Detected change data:
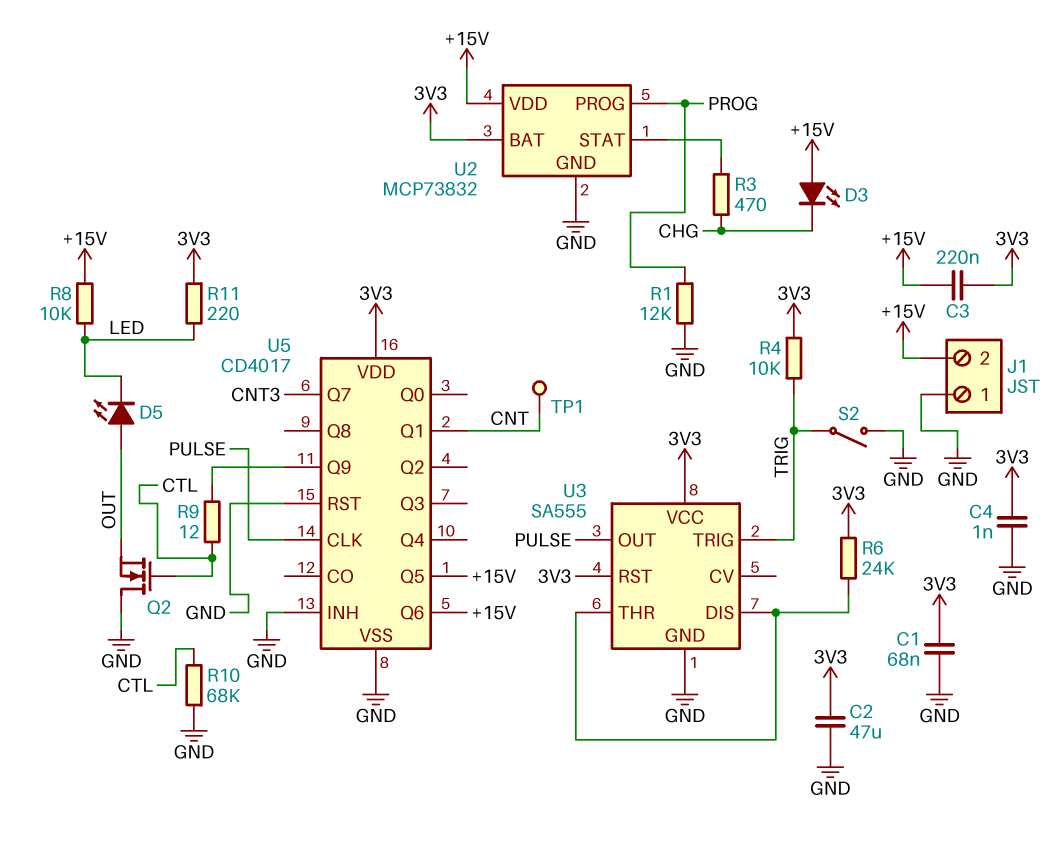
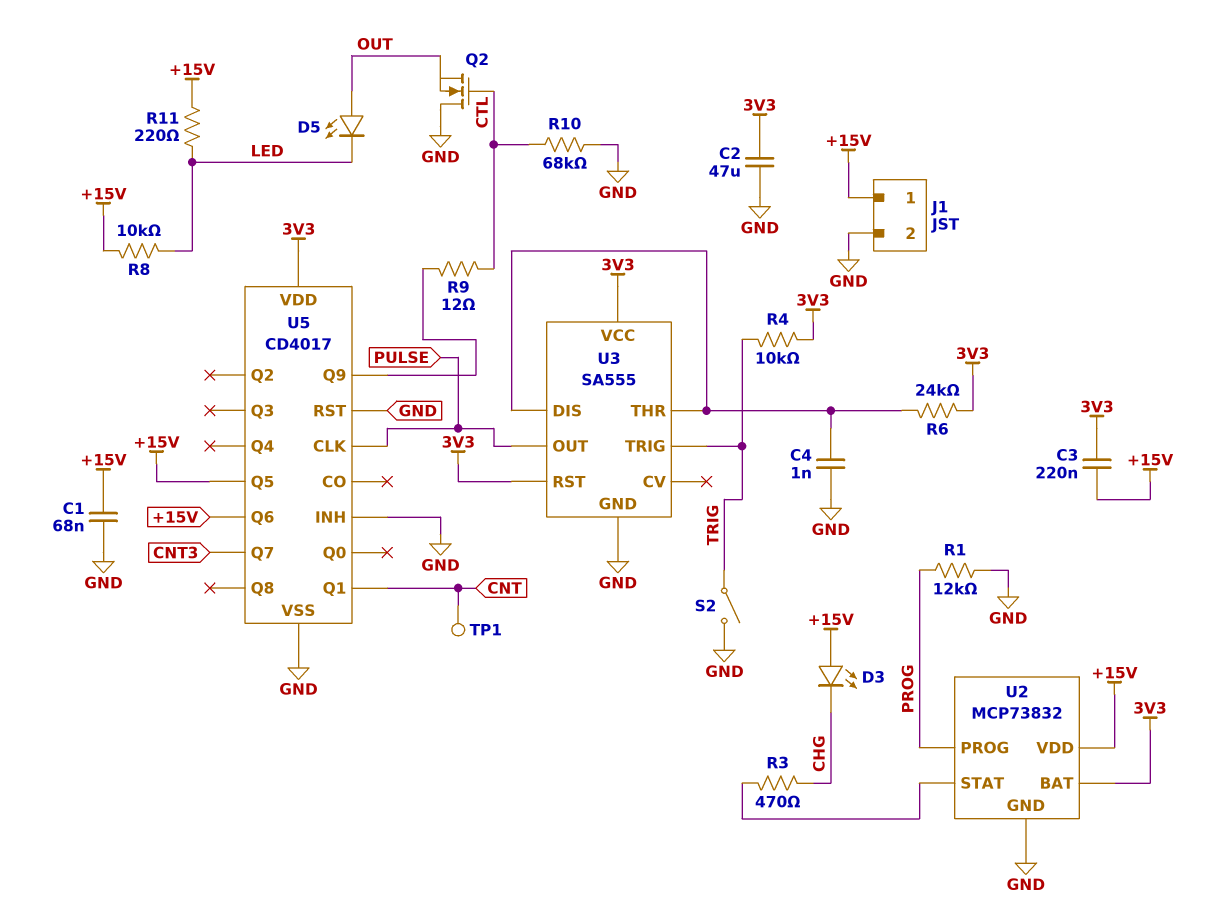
C1: 68nF (3V3, GND) -> 68nF (+15V, GND)
C4: 1nF (3V3, GND) -> 1nF (GND, U3/DIS)
J1 pin 1: GND -> +15V
J1 pin 2: +15V -> GND
R11: 220 (3V3, LED) -> 220 (+15V, LED)

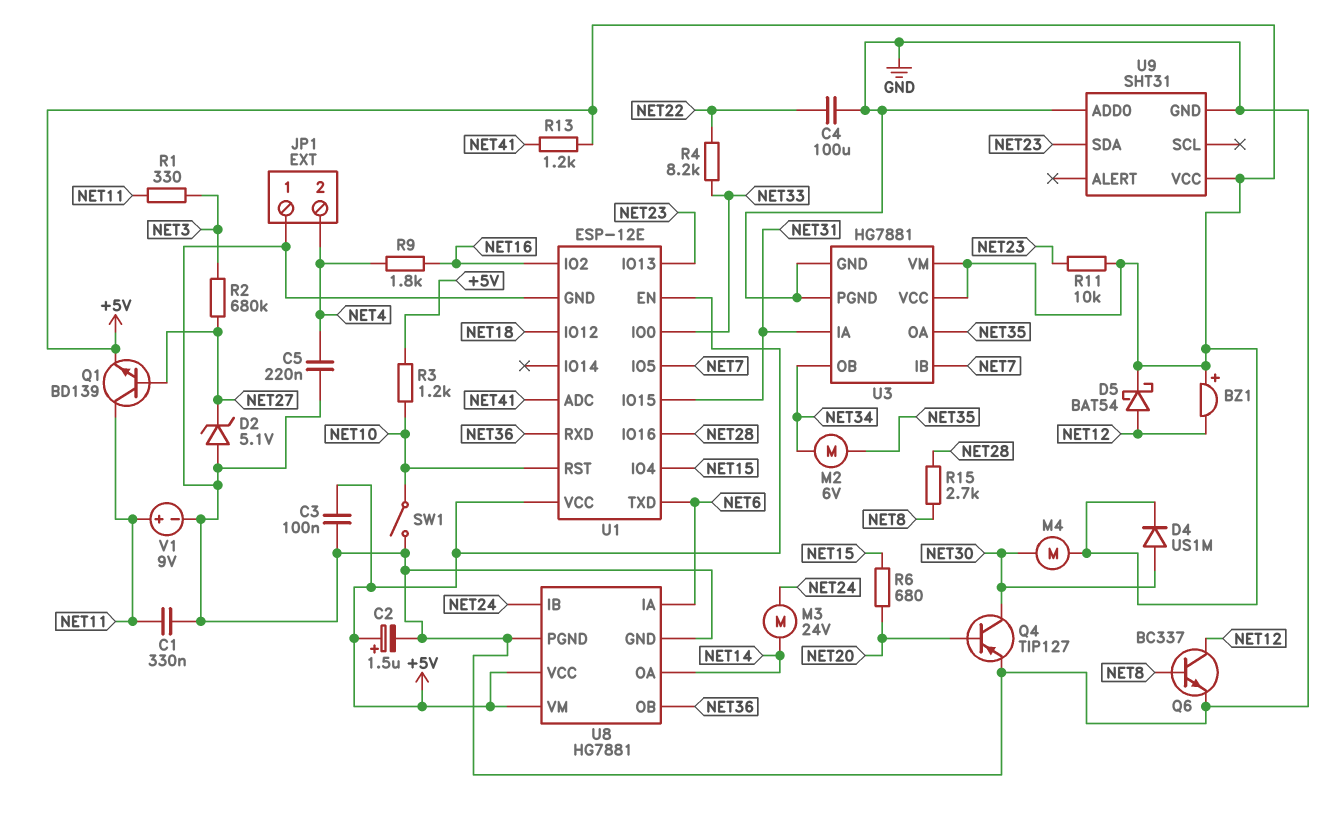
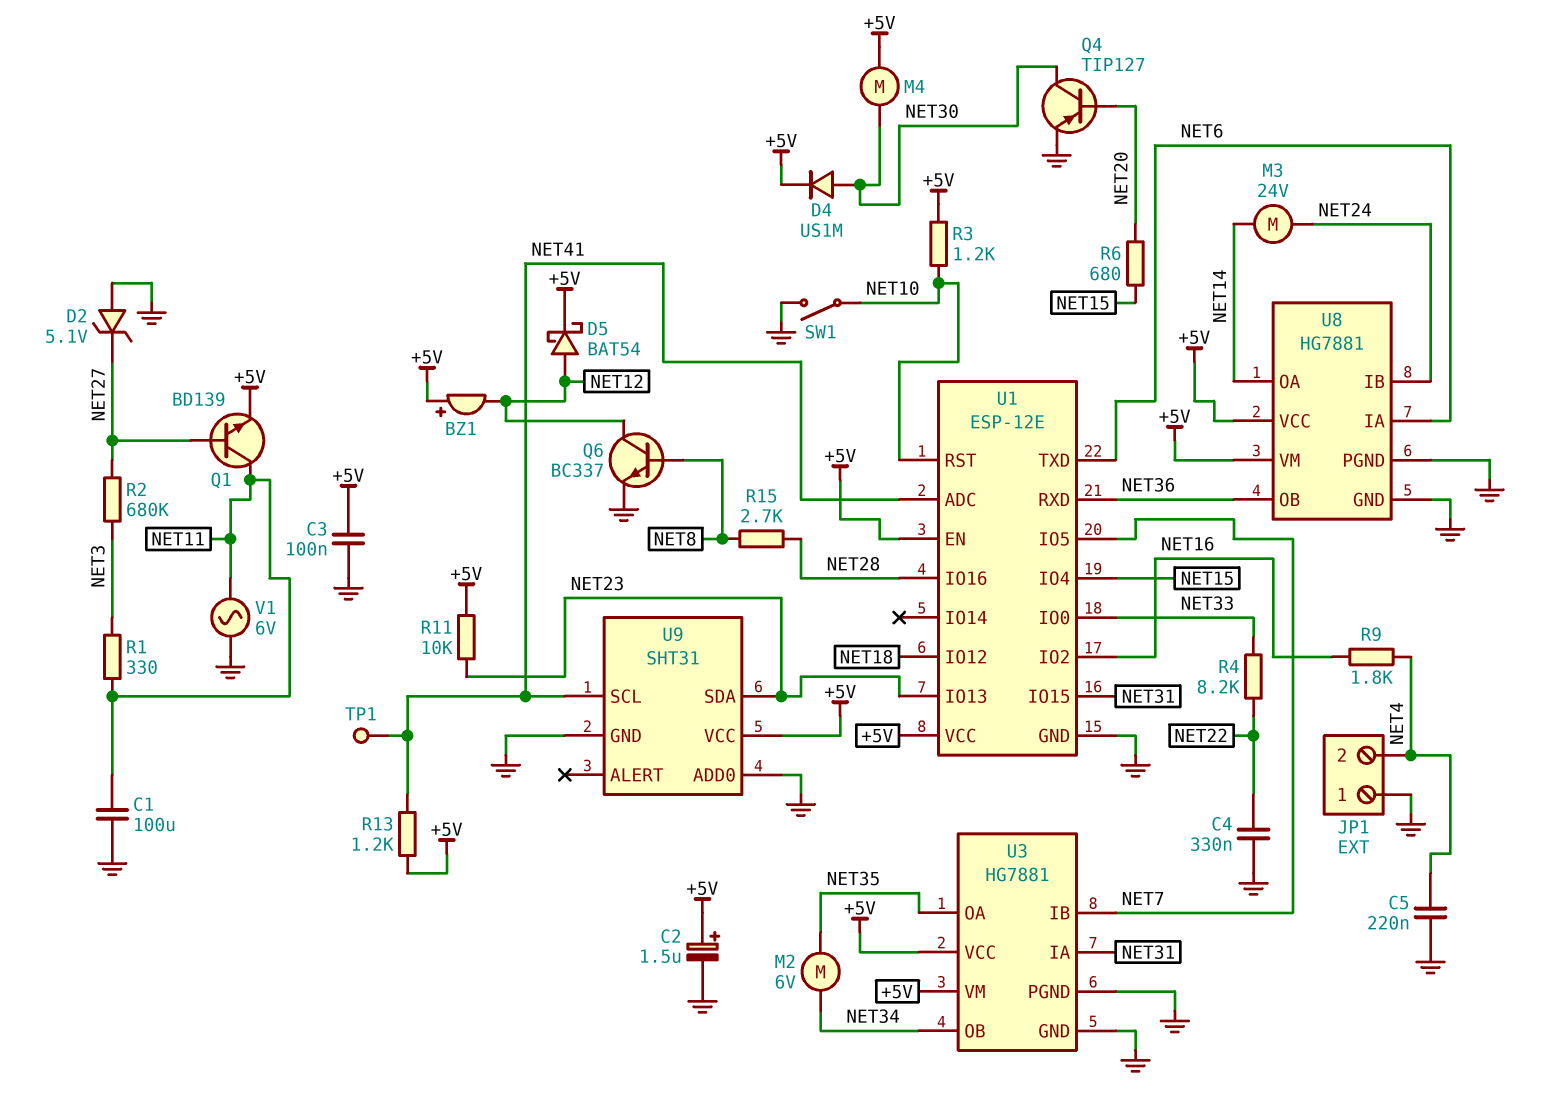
C1: 330nF (GND, NET11) -> 100uF (GND, NET11)
C4: 100uF (GND, NET22) -> 330nF (GND, NET22)
TP1: none -> test point (NET41)
U9 pin SCL: none -> NET41
V1: 9V (plus NET11, minus GND) -> AC 6V (GND, NET11)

__About this task__: Every line from the one containing "C4: 100uF (GND, NET22) -> 330nF (GND, NET22)" to the close of the records must be reproduced exactly. Include both ends and nothing more.

__Response area__:
C4: 100uF (GND, NET22) -> 330nF (GND, NET22)
TP1: none -> test point (NET41)
U9 pin SCL: none -> NET41
V1: 9V (plus NET11, minus GND) -> AC 6V (GND, NET11)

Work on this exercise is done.